▶ **THE DATA**
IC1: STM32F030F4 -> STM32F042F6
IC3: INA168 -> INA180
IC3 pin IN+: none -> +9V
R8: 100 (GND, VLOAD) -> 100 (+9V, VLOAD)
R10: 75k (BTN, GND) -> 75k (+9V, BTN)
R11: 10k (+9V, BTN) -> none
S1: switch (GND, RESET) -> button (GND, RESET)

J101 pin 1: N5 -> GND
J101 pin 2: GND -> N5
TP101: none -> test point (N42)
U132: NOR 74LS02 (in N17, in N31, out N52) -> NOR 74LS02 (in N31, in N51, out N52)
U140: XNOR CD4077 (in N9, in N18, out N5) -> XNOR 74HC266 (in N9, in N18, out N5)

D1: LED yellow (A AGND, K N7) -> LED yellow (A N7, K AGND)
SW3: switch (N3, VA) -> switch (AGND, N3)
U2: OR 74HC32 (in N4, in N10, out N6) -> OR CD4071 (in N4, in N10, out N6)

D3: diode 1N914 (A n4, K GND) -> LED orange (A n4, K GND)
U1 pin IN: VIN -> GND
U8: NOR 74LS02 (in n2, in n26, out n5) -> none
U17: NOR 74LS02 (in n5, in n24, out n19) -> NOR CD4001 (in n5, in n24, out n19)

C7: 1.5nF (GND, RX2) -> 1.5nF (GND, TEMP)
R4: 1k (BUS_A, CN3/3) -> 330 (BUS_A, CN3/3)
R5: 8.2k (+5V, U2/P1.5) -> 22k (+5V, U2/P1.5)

▶ **EXERCISE PROMPT**
Everything above from the line containing "R11: 10k (+9V, BTN) -> none" down to the line containing "U8: NOR 74LS02" is to be transcribed exactly, with both of those lines included and nothing else added.

▶ **ANSWER SECTION**
R11: 10k (+9V, BTN) -> none
S1: switch (GND, RESET) -> button (GND, RESET)

J101 pin 1: N5 -> GND
J101 pin 2: GND -> N5
TP101: none -> test point (N42)
U132: NOR 74LS02 (in N17, in N31, out N52) -> NOR 74LS02 (in N31, in N51, out N52)
U140: XNOR CD4077 (in N9, in N18, out N5) -> XNOR 74HC266 (in N9, in N18, out N5)

D1: LED yellow (A AGND, K N7) -> LED yellow (A N7, K AGND)
SW3: switch (N3, VA) -> switch (AGND, N3)
U2: OR 74HC32 (in N4, in N10, out N6) -> OR CD4071 (in N4, in N10, out N6)

D3: diode 1N914 (A n4, K GND) -> LED orange (A n4, K GND)
U1 pin IN: VIN -> GND
U8: NOR 74LS02 (in n2, in n26, out n5) -> none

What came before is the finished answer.